• Your goal
Put the rows starting at the one containing "Signe [1201, 831]" and ending at the one containing "Kettlebeck [375, 271]" into a Markdown table with the columns No. and Line. Number each row and leave out blank lines.

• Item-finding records
..............................
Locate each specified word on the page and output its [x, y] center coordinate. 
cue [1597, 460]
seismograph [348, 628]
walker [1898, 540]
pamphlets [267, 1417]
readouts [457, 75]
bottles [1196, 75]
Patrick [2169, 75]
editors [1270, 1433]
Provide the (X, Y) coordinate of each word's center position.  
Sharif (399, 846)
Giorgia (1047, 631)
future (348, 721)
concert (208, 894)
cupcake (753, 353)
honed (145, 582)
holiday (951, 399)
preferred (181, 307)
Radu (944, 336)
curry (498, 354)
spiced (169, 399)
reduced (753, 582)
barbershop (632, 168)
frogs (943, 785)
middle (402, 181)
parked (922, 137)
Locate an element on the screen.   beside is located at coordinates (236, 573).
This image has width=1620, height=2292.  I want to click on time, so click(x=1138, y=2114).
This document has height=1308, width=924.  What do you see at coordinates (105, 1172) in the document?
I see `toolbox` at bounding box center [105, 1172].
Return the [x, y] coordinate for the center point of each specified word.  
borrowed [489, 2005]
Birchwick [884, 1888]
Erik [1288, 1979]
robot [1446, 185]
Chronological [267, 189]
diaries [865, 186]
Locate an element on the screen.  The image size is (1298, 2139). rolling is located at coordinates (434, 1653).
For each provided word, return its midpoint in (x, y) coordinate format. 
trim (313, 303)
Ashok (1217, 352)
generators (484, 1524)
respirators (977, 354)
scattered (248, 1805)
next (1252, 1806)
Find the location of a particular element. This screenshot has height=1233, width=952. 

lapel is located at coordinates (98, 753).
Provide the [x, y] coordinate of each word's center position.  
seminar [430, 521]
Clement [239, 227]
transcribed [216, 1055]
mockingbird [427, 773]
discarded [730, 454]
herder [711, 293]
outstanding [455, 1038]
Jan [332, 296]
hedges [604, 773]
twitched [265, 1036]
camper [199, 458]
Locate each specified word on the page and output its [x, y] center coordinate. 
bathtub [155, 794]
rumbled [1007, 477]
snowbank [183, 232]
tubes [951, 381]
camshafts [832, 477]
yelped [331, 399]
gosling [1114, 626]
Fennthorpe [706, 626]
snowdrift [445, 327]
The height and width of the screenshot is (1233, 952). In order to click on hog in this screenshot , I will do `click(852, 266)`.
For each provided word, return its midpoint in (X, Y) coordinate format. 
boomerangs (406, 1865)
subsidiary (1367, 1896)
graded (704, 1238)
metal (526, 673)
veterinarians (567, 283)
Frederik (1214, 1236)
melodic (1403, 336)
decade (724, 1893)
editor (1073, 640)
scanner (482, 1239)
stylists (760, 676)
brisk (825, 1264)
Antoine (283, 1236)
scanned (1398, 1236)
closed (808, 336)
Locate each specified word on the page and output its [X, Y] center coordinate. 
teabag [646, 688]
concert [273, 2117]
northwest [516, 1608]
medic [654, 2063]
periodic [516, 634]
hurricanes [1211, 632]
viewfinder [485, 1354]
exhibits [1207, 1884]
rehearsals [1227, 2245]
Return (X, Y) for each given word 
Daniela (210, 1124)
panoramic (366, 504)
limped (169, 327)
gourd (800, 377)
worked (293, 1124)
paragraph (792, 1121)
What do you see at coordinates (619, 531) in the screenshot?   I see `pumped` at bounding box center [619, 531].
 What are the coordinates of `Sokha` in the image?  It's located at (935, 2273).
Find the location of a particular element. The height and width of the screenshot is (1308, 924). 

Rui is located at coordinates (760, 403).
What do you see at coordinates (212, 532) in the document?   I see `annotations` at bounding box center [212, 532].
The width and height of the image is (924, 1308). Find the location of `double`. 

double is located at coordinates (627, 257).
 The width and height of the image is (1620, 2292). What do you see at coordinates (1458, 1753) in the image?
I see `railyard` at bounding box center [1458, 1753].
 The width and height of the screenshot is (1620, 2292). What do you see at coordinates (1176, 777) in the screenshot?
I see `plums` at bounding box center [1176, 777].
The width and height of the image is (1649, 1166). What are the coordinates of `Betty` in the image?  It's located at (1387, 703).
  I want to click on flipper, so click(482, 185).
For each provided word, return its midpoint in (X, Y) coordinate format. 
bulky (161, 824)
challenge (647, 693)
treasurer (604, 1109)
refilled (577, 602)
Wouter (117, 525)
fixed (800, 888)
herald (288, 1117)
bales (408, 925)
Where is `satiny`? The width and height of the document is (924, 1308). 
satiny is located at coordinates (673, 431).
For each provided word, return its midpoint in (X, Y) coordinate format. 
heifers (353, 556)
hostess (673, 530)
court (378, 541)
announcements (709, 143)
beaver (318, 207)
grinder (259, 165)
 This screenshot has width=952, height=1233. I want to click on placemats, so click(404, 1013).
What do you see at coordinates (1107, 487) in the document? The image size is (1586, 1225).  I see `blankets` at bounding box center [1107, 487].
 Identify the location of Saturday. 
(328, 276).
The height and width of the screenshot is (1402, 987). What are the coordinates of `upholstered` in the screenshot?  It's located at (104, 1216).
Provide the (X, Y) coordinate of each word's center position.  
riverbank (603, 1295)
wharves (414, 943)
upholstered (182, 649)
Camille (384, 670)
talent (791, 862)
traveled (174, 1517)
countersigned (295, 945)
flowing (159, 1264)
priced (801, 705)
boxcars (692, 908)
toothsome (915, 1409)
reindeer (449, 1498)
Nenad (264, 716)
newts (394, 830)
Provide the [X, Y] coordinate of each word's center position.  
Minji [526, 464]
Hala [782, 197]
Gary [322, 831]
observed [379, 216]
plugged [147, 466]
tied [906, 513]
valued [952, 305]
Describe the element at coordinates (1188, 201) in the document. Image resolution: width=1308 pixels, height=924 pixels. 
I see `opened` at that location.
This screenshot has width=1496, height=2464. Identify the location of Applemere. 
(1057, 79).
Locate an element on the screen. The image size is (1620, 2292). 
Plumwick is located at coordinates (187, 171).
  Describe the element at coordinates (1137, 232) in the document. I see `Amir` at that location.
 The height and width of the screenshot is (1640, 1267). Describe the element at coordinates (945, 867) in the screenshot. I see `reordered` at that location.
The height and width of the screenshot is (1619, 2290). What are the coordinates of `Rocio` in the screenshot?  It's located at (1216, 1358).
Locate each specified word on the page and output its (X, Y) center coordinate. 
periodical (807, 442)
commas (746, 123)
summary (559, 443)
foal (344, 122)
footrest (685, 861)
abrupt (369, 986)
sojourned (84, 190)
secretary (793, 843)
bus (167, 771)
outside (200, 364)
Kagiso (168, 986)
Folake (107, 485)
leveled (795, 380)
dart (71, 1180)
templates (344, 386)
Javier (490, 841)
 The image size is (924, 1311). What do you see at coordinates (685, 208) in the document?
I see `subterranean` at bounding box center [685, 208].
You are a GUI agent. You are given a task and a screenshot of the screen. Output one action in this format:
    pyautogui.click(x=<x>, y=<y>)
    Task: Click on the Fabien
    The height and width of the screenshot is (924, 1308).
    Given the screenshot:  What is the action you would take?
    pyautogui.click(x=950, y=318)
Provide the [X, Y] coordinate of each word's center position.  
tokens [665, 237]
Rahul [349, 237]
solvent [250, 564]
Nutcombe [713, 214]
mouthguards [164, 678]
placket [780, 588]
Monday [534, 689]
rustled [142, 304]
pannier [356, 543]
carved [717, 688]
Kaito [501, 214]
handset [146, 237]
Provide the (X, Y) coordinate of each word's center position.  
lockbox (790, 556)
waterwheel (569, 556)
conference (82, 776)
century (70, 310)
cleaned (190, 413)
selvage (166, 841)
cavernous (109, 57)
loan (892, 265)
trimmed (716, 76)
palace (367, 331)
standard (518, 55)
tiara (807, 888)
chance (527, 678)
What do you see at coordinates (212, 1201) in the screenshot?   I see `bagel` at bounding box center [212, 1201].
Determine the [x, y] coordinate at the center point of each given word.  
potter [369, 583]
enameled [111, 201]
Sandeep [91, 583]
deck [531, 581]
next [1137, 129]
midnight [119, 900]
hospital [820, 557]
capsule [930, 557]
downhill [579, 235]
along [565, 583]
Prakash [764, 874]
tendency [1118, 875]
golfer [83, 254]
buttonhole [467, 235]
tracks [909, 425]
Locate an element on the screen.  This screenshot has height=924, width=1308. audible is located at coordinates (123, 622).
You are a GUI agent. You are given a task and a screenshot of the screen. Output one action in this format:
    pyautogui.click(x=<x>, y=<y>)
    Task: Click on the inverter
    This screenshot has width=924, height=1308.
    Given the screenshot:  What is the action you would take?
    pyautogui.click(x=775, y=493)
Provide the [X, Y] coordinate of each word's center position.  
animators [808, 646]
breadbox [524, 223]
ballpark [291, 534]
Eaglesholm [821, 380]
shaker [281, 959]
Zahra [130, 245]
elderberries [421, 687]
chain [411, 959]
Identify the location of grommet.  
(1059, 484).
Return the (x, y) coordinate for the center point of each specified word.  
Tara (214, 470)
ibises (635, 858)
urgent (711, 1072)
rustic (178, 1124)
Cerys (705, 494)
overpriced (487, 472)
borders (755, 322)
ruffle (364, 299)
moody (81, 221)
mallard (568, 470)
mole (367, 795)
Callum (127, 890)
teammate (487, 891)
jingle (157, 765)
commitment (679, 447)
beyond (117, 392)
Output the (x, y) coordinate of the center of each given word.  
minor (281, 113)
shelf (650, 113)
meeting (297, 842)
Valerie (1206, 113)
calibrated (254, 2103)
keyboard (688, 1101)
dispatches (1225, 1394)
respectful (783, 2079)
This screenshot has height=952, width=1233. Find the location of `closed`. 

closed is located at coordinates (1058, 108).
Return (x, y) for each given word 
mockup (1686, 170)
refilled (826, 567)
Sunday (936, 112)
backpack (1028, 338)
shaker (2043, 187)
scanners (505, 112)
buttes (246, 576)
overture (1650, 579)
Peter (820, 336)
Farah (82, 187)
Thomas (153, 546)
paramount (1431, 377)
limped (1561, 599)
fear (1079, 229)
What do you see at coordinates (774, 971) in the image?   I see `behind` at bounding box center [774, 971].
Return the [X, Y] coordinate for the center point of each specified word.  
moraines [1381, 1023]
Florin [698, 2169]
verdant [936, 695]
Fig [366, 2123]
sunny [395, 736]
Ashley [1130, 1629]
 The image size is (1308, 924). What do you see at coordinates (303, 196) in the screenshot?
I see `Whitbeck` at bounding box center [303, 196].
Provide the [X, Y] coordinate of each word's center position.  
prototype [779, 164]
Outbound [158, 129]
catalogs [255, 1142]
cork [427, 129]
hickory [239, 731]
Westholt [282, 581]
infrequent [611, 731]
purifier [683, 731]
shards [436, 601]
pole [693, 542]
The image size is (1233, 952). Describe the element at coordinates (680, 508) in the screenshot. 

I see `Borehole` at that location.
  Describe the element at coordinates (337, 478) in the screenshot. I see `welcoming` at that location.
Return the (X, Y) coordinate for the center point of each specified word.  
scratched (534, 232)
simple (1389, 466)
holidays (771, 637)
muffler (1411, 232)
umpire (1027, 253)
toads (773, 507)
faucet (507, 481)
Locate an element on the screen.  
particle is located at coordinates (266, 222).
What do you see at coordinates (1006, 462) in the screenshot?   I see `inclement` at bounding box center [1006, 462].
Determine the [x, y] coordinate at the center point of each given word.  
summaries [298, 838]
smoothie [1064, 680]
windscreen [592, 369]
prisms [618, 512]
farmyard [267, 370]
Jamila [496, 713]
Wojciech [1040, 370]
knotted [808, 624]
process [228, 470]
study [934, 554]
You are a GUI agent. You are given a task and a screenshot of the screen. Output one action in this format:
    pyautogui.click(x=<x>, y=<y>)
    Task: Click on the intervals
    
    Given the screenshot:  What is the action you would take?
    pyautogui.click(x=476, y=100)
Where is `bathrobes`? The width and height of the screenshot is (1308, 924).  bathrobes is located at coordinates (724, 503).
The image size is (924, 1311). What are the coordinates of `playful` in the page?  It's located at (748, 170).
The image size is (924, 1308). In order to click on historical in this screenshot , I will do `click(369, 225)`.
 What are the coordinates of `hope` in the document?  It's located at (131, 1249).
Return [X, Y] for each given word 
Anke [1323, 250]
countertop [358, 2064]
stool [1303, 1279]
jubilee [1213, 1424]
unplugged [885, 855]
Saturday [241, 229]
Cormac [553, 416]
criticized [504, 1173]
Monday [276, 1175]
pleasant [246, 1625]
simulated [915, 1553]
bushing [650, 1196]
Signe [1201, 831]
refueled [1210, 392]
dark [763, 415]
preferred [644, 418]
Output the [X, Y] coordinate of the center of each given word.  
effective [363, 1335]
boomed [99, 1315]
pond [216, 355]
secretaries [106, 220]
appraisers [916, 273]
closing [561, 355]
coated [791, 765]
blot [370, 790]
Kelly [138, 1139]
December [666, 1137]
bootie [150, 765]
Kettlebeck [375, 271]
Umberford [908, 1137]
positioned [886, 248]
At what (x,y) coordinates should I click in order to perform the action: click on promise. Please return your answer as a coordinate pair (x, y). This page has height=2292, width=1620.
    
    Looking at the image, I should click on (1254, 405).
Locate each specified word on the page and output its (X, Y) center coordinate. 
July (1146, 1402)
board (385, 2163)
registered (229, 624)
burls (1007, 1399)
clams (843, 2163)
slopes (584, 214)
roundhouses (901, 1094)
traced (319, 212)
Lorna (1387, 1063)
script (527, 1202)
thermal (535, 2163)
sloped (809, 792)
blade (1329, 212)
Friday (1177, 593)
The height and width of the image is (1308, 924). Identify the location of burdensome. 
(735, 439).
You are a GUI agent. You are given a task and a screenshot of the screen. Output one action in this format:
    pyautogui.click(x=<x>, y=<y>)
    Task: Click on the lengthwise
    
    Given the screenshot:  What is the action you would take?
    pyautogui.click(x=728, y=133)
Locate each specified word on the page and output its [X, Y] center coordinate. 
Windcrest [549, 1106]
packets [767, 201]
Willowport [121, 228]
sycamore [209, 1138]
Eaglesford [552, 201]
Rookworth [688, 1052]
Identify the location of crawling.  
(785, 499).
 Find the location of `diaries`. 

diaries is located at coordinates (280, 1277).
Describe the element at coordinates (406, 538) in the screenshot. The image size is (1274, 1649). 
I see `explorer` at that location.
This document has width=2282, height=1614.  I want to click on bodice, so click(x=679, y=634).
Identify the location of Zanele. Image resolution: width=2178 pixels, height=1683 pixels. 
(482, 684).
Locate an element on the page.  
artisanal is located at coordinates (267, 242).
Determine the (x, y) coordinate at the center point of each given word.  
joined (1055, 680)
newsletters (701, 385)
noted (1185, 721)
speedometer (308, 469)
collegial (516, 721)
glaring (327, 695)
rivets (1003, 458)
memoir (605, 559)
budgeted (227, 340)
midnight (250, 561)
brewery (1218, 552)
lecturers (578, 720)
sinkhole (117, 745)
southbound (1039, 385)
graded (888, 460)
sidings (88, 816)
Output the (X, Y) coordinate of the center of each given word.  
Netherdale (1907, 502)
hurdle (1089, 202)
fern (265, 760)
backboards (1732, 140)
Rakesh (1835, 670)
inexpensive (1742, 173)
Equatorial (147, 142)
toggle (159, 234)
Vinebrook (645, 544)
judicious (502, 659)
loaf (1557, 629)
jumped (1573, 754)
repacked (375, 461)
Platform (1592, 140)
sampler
..............................
• Problem solution
| No. | Line |
|---|---|
| 1 | Signe [1201, 831] |
| 2 | refueled [1210, 392] |
| 3 | dark [763, 415] |
| 4 | preferred [644, 418] |
| 5 | Output the [X, Y] coordinate of the center of each given word.   |
| 6 | effective [363, 1335] |
| 7 | boomed [99, 1315] |
| 8 | pond [216, 355] |
| 9 | secretaries [106, 220] |
| 10 | appraisers [916, 273] |
| 11 | closing [561, 355] |
| 12 | coated [791, 765] |
| 13 | blot [370, 790] |
| 14 | Kelly [138, 1139] |
| 15 | December [666, 1137] |
| 16 | bootie [150, 765] |
| 17 | Kettlebeck [375, 271] |